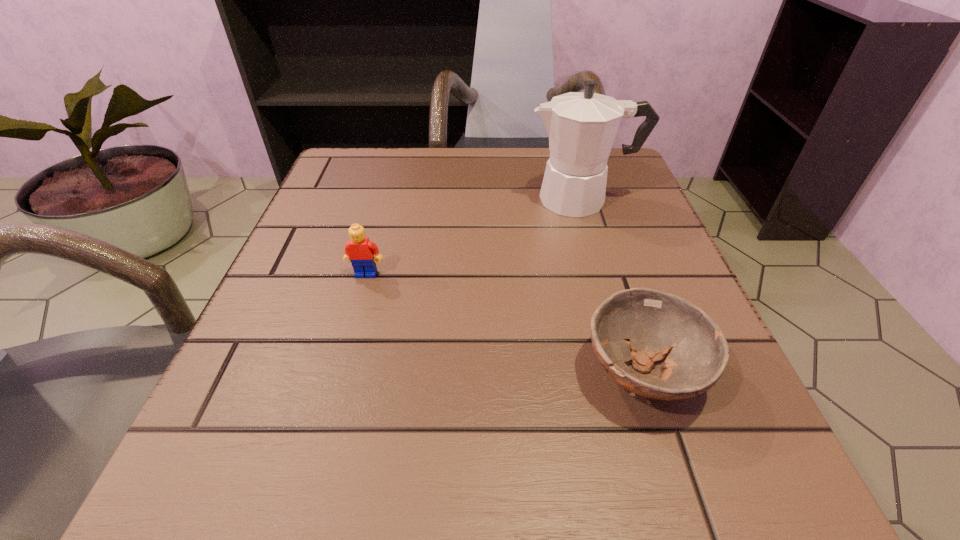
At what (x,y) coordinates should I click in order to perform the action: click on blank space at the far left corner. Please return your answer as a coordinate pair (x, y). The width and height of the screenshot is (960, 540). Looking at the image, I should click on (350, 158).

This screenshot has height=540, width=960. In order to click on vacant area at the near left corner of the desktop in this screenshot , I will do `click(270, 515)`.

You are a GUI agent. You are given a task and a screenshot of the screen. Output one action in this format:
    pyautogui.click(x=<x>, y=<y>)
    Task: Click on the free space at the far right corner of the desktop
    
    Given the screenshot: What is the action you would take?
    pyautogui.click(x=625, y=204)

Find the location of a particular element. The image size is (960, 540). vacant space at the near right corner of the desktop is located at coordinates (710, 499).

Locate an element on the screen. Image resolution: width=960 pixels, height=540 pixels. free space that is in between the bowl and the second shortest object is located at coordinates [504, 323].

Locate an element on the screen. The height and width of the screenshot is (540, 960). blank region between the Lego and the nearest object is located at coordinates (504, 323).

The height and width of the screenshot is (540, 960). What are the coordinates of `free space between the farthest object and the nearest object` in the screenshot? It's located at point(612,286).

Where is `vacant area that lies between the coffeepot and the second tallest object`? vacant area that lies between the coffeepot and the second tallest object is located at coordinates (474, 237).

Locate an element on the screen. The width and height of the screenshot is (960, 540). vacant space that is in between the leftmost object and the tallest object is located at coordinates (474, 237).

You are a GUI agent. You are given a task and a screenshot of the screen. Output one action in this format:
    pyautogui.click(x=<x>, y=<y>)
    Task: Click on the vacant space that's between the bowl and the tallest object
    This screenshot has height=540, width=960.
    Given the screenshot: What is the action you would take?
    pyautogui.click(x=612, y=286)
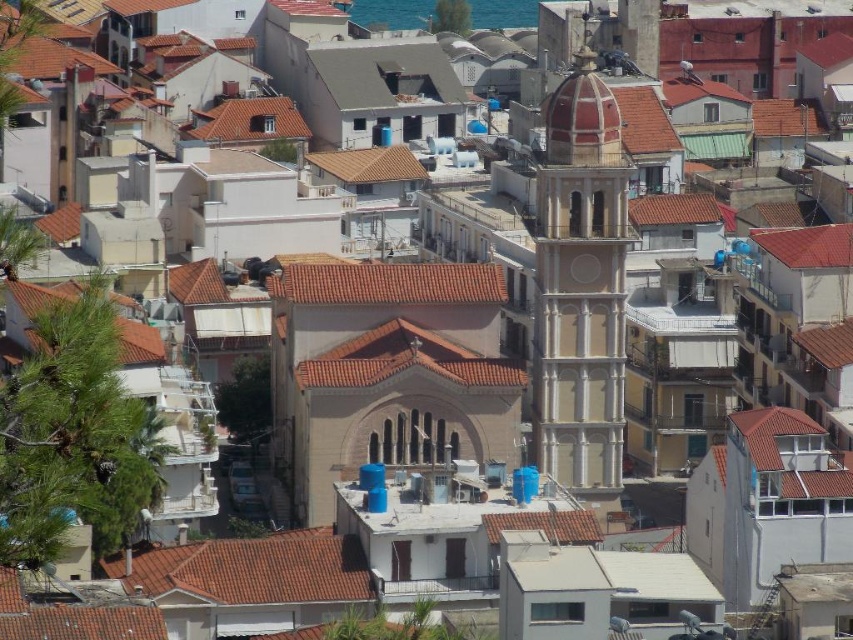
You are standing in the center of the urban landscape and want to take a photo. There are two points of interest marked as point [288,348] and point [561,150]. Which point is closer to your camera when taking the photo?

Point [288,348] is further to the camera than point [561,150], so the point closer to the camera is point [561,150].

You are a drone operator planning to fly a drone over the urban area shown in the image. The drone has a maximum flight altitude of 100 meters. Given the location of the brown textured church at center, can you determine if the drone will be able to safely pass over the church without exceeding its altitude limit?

★ ★ ★ ★ ★ ★ ★

_Work required_:
Rewrite all the entries above, swapping every instance of "desktop" for "workspace" and keeping everything else unchanged. Leave out the pictures.

_Answer_:
At what (x,y) coordinates should I click in order to perform the action: click on blank space at the far left corner. Please return your answer as a coordinate pair (x, y). The width and height of the screenshot is (960, 540). Looking at the image, I should click on (350, 158).

This screenshot has height=540, width=960. In order to click on vacant area at the near left corner of the workspace in this screenshot , I will do `click(270, 515)`.

You are a GUI agent. You are given a task and a screenshot of the screen. Output one action in this format:
    pyautogui.click(x=<x>, y=<y>)
    Task: Click on the free space at the far right corner of the workspace
    
    Given the screenshot: What is the action you would take?
    pyautogui.click(x=625, y=204)

Find the location of a particular element. The image size is (960, 540). vacant space at the near right corner of the workspace is located at coordinates (710, 499).

Locate an element on the screen. Image resolution: width=960 pixels, height=540 pixels. free space that is in between the bowl and the second shortest object is located at coordinates [504, 323].

Locate an element on the screen. The height and width of the screenshot is (540, 960). blank region between the Lego and the nearest object is located at coordinates (504, 323).

The height and width of the screenshot is (540, 960). What are the coordinates of `free space between the farthest object and the nearest object` in the screenshot? It's located at point(612,286).

Where is `vacant area that lies between the coffeepot and the second tallest object`? vacant area that lies between the coffeepot and the second tallest object is located at coordinates (474, 237).

Locate an element on the screen. The width and height of the screenshot is (960, 540). vacant space that is in between the leftmost object and the tallest object is located at coordinates (474, 237).

You are a GUI agent. You are given a task and a screenshot of the screen. Output one action in this format:
    pyautogui.click(x=<x>, y=<y>)
    Task: Click on the vacant space that's between the bowl and the tallest object
    This screenshot has height=540, width=960.
    Given the screenshot: What is the action you would take?
    pyautogui.click(x=612, y=286)
You are standing in the center of the urban landscape and want to take a photo. There are two points of interest marked as point [288,348] and point [561,150]. Which point is closer to your camera when taking the photo?

Point [288,348] is further to the camera than point [561,150], so the point closer to the camera is point [561,150].

You are a drone operator planning to fly a drone over the urban area shown in the image. The drone has a maximum flight altitude of 100 meters. Given the location of the brown textured church at center, can you determine if the drone will be able to safely pass over the church without exceeding its altitude limit?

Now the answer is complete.